**Given exercise:**
Copy out the data below line for line, leaving every character unchanged.

--- BEGIN Provided records ---

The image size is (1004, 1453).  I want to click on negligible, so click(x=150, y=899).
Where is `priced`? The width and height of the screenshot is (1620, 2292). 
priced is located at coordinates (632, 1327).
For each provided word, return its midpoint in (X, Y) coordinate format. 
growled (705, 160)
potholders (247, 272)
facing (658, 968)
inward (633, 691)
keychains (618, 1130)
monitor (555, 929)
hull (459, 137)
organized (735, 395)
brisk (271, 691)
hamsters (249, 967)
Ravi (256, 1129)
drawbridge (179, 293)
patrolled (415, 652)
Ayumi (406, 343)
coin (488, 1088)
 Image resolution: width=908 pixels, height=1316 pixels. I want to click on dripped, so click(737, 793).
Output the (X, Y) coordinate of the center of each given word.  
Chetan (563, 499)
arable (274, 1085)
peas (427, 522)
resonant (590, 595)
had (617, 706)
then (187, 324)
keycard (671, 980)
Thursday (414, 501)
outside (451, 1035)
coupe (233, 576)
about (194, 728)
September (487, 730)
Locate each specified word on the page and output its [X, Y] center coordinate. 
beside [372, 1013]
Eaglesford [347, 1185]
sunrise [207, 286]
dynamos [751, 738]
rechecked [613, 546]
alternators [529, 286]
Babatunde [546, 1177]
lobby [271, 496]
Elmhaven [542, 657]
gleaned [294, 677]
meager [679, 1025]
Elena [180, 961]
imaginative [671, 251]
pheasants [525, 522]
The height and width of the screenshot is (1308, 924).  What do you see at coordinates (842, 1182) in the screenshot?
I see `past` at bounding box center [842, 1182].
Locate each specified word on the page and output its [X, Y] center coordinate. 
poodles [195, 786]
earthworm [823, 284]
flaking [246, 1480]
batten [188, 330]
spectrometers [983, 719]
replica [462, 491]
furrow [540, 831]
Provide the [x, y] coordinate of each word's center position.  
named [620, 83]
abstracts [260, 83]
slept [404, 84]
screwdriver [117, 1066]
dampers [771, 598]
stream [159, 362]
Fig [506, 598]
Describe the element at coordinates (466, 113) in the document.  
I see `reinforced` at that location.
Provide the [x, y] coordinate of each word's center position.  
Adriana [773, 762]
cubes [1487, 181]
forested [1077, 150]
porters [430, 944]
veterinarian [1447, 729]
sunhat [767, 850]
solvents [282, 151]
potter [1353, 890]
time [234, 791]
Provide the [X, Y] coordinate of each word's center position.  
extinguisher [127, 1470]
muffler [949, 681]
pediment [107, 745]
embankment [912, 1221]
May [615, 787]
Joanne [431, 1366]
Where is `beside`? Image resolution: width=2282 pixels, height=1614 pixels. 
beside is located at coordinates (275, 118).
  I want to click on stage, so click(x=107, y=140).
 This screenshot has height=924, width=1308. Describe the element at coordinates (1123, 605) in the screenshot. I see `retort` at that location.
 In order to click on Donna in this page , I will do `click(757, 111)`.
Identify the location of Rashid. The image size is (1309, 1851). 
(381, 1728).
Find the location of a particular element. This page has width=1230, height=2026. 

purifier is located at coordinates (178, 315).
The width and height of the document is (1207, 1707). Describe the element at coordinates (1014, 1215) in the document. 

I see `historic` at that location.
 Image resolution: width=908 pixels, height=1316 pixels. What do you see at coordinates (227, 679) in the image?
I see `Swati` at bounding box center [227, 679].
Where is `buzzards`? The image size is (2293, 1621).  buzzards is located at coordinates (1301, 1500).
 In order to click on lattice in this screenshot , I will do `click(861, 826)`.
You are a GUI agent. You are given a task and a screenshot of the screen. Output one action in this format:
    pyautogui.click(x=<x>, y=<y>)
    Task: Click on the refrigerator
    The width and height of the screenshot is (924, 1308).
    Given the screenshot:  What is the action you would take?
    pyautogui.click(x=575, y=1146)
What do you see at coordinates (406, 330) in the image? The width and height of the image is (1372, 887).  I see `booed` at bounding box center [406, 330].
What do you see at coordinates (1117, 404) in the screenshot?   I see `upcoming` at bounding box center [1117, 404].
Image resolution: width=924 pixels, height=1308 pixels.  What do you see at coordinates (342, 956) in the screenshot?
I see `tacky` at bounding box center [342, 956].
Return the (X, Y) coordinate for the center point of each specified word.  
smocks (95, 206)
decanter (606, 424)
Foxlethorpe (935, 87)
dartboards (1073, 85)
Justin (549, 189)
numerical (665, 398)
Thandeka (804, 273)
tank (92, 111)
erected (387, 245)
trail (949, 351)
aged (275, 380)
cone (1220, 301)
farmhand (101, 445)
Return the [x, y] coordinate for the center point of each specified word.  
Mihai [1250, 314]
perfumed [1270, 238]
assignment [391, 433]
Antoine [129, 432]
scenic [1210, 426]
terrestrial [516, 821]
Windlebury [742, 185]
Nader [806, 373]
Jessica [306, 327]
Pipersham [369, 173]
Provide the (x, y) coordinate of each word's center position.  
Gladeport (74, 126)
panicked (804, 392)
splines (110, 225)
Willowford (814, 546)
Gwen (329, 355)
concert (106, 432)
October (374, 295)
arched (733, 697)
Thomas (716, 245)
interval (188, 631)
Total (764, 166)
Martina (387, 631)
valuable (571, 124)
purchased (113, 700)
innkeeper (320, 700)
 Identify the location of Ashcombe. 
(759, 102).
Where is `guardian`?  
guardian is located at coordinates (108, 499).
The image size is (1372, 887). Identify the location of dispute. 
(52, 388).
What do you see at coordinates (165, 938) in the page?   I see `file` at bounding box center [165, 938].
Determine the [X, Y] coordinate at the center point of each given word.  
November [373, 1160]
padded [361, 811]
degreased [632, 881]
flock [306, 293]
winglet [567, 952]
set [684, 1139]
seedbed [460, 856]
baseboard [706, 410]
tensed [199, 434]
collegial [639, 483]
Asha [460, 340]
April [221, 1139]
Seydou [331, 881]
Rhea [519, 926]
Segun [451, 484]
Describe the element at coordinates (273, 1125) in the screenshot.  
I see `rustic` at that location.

--- END Provided records ---

**Output below:**
The image size is (1004, 1453).  I want to click on negligible, so click(x=150, y=899).
Where is `priced`? The width and height of the screenshot is (1620, 2292). 
priced is located at coordinates (632, 1327).
For each provided word, return its midpoint in (X, Y) coordinate format. 
growled (705, 160)
potholders (247, 272)
facing (658, 968)
inward (633, 691)
keychains (618, 1130)
monitor (555, 929)
hull (459, 137)
organized (735, 395)
brisk (271, 691)
hamsters (249, 967)
Ravi (256, 1129)
drawbridge (179, 293)
patrolled (415, 652)
Ayumi (406, 343)
coin (488, 1088)
 Image resolution: width=908 pixels, height=1316 pixels. I want to click on dripped, so click(737, 793).
Output the (X, Y) coordinate of the center of each given word.  
Chetan (563, 499)
arable (274, 1085)
peas (427, 522)
resonant (590, 595)
had (617, 706)
then (187, 324)
keycard (671, 980)
Thursday (414, 501)
outside (451, 1035)
coupe (233, 576)
about (194, 728)
September (487, 730)
Locate each specified word on the page and output its [X, Y] center coordinate. 
beside [372, 1013]
Eaglesford [347, 1185]
sunrise [207, 286]
dynamos [751, 738]
rechecked [613, 546]
alternators [529, 286]
Babatunde [546, 1177]
lobby [271, 496]
Elmhaven [542, 657]
gleaned [294, 677]
meager [679, 1025]
Elena [180, 961]
imaginative [671, 251]
pheasants [525, 522]
The height and width of the screenshot is (1308, 924).  What do you see at coordinates (842, 1182) in the screenshot?
I see `past` at bounding box center [842, 1182].
Locate each specified word on the page and output its [X, Y] center coordinate. 
poodles [195, 786]
earthworm [823, 284]
flaking [246, 1480]
batten [188, 330]
spectrometers [983, 719]
replica [462, 491]
furrow [540, 831]
Provide the [x, y] coordinate of each word's center position.  
named [620, 83]
abstracts [260, 83]
slept [404, 84]
screwdriver [117, 1066]
dampers [771, 598]
stream [159, 362]
Fig [506, 598]
Describe the element at coordinates (466, 113) in the document.  
I see `reinforced` at that location.
Provide the [x, y] coordinate of each word's center position.  
Adriana [773, 762]
cubes [1487, 181]
forested [1077, 150]
porters [430, 944]
veterinarian [1447, 729]
sunhat [767, 850]
solvents [282, 151]
potter [1353, 890]
time [234, 791]
Provide the [X, Y] coordinate of each word's center position.  
extinguisher [127, 1470]
muffler [949, 681]
pediment [107, 745]
embankment [912, 1221]
May [615, 787]
Joanne [431, 1366]
Where is `beside`? Image resolution: width=2282 pixels, height=1614 pixels. 
beside is located at coordinates (275, 118).
  I want to click on stage, so click(x=107, y=140).
 This screenshot has height=924, width=1308. Describe the element at coordinates (1123, 605) in the screenshot. I see `retort` at that location.
 In order to click on Donna in this page , I will do `click(757, 111)`.
Identify the location of Rashid. The image size is (1309, 1851). 
(381, 1728).
Find the location of a particular element. This page has width=1230, height=2026. 

purifier is located at coordinates (178, 315).
The width and height of the document is (1207, 1707). Describe the element at coordinates (1014, 1215) in the document. 

I see `historic` at that location.
 Image resolution: width=908 pixels, height=1316 pixels. What do you see at coordinates (227, 679) in the image?
I see `Swati` at bounding box center [227, 679].
Where is `buzzards`? The image size is (2293, 1621).  buzzards is located at coordinates (1301, 1500).
 In order to click on lattice in this screenshot , I will do `click(861, 826)`.
You are a GUI agent. You are given a task and a screenshot of the screen. Output one action in this format:
    pyautogui.click(x=<x>, y=<y>)
    Task: Click on the refrigerator
    The width and height of the screenshot is (924, 1308).
    Given the screenshot:  What is the action you would take?
    pyautogui.click(x=575, y=1146)
What do you see at coordinates (406, 330) in the image? The width and height of the image is (1372, 887).  I see `booed` at bounding box center [406, 330].
What do you see at coordinates (1117, 404) in the screenshot?   I see `upcoming` at bounding box center [1117, 404].
Image resolution: width=924 pixels, height=1308 pixels.  What do you see at coordinates (342, 956) in the screenshot?
I see `tacky` at bounding box center [342, 956].
Return the (X, Y) coordinate for the center point of each specified word.  
smocks (95, 206)
decanter (606, 424)
Foxlethorpe (935, 87)
dartboards (1073, 85)
Justin (549, 189)
numerical (665, 398)
Thandeka (804, 273)
tank (92, 111)
erected (387, 245)
trail (949, 351)
aged (275, 380)
cone (1220, 301)
farmhand (101, 445)
Return the [x, y] coordinate for the center point of each specified word.  
Mihai [1250, 314]
perfumed [1270, 238]
assignment [391, 433]
Antoine [129, 432]
scenic [1210, 426]
terrestrial [516, 821]
Windlebury [742, 185]
Nader [806, 373]
Jessica [306, 327]
Pipersham [369, 173]
Provide the (x, y) coordinate of each word's center position.  
Gladeport (74, 126)
panicked (804, 392)
splines (110, 225)
Willowford (814, 546)
Gwen (329, 355)
concert (106, 432)
October (374, 295)
arched (733, 697)
Thomas (716, 245)
interval (188, 631)
Total (764, 166)
Martina (387, 631)
valuable (571, 124)
purchased (113, 700)
innkeeper (320, 700)
 Identify the location of Ashcombe. 
(759, 102).
Where is `guardian`?  
guardian is located at coordinates (108, 499).
The image size is (1372, 887). Identify the location of dispute. 
(52, 388).
What do you see at coordinates (165, 938) in the page?   I see `file` at bounding box center [165, 938].
Determine the [X, Y] coordinate at the center point of each given word.  
November [373, 1160]
padded [361, 811]
degreased [632, 881]
flock [306, 293]
winglet [567, 952]
set [684, 1139]
seedbed [460, 856]
baseboard [706, 410]
tensed [199, 434]
collegial [639, 483]
Asha [460, 340]
April [221, 1139]
Seydou [331, 881]
Rhea [519, 926]
Segun [451, 484]
Describe the element at coordinates (273, 1125) in the screenshot.  
I see `rustic` at that location.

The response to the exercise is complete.